→ **Your objective**
Given the records below, would you repeat exactly the lines that begin at the one containing "camera_right=-50 camera_up=5" and end at the one containing "op=gone; was=leaf-green star", inclusive?

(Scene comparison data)
□ □ □

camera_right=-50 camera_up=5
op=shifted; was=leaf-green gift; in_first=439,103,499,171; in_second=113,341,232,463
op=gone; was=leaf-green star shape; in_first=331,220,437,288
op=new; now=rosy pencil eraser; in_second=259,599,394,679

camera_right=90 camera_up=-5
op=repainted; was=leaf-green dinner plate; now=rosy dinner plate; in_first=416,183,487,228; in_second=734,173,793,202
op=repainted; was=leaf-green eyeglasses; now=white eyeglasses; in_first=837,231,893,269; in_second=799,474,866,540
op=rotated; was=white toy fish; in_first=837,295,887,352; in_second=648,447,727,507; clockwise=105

□ □ □

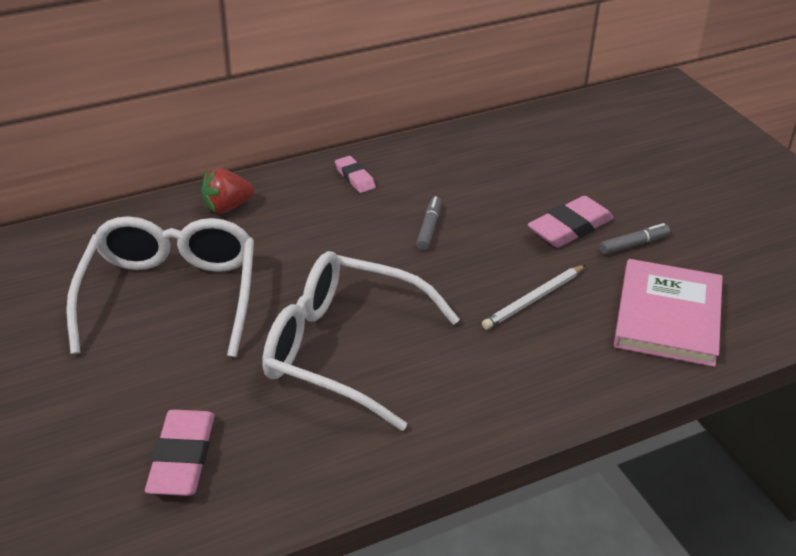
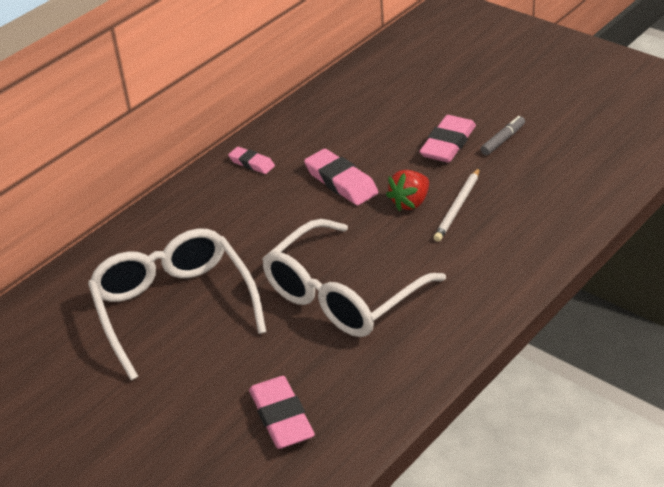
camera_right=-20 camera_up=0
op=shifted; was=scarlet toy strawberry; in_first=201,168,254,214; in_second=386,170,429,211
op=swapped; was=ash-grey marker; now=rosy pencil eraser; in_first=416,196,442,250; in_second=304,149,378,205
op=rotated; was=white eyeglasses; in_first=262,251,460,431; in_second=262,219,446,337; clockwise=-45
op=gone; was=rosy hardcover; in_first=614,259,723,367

□ □ □

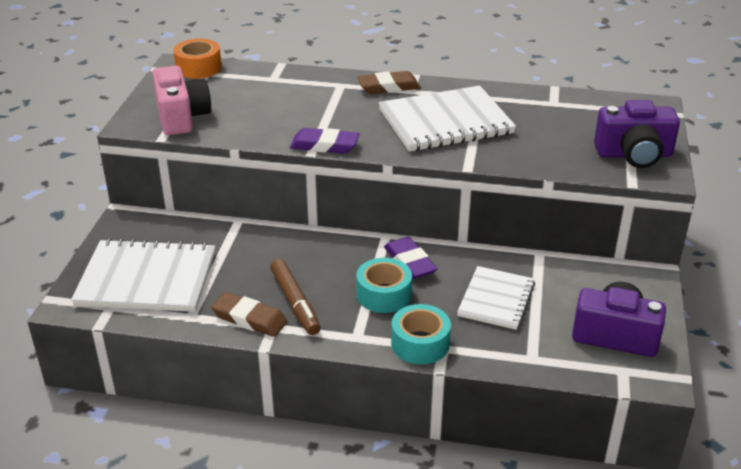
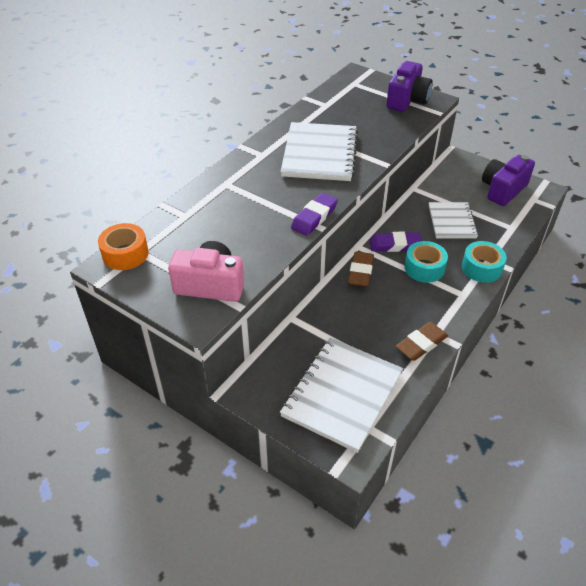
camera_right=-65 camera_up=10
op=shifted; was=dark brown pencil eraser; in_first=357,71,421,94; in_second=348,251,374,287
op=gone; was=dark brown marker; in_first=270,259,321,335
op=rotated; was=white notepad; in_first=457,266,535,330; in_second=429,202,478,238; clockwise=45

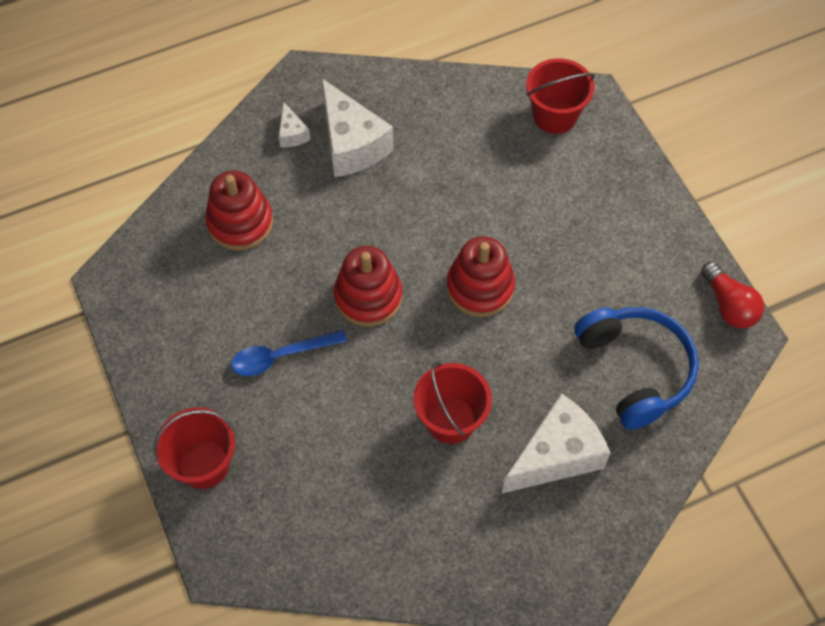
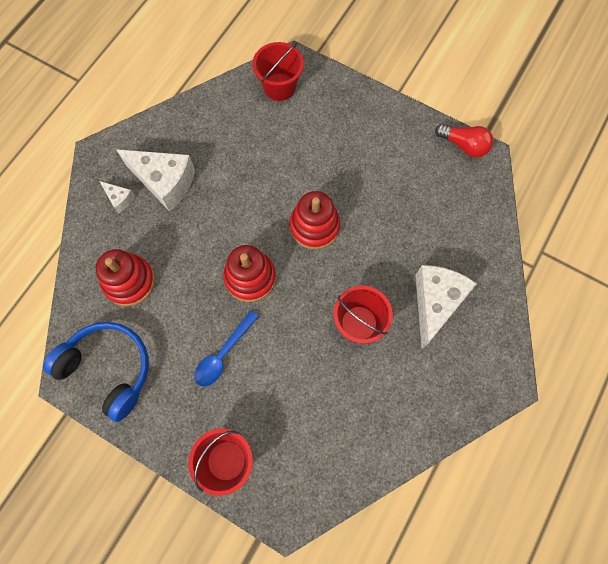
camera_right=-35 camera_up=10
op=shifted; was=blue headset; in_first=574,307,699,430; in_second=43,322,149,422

□ □ □

→ **Written reply**
camera_right=-50 camera_up=5
op=shifted; was=leaf-green gift; in_first=439,103,499,171; in_second=113,341,232,463
op=gone; was=leaf-green star shape; in_first=331,220,437,288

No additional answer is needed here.